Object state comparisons
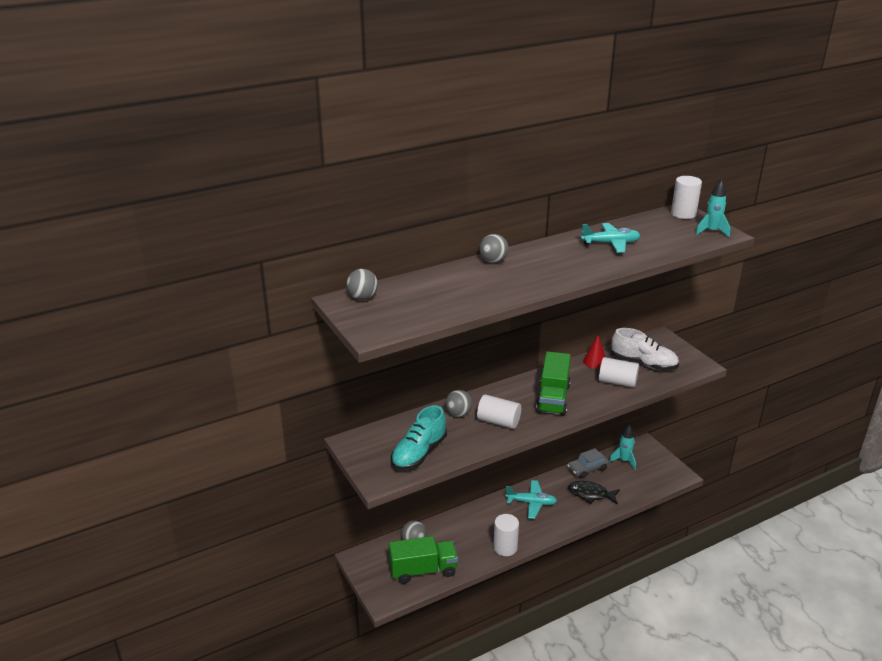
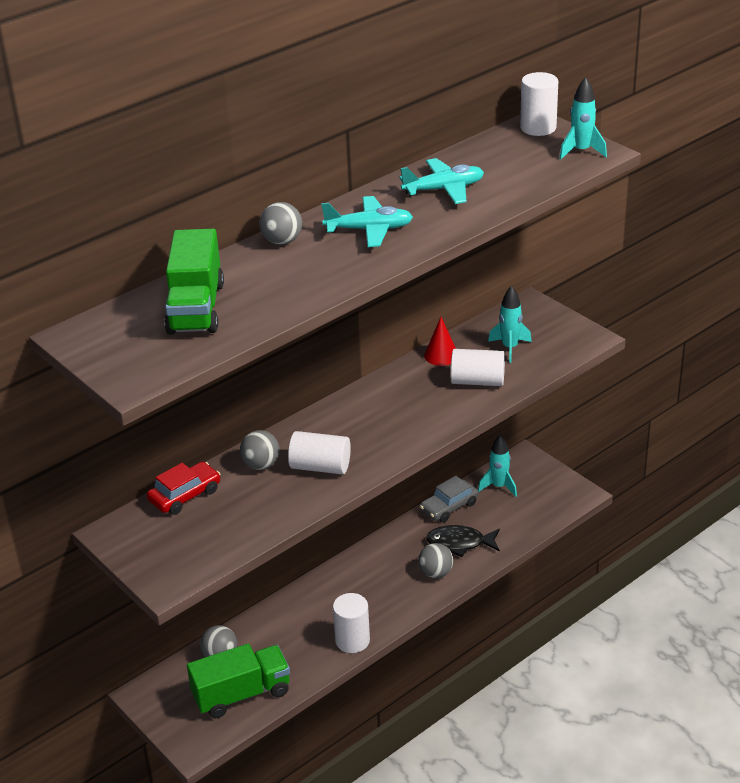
camera: 10 degrees left, 5 degrees up
(362, 298) = (105, 326): grey ball -> grey ball (436, 573)
(403, 426) = (185, 495): none -> red car
(419, 453) = (216, 532): turquoise shoe -> none
(531, 503) = (378, 570): turquoise plane -> turquoise plane (369, 230)
(553, 398) = (391, 420): green truck -> green truck (196, 308)
(643, 364) = (510, 348): white shoe -> turquoise rocket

- Try it -
Find each line in the data above with the word "turquoise", then copy it.

- Result -
(419, 453) = (216, 532): turquoise shoe -> none
(531, 503) = (378, 570): turquoise plane -> turquoise plane (369, 230)
(643, 364) = (510, 348): white shoe -> turquoise rocket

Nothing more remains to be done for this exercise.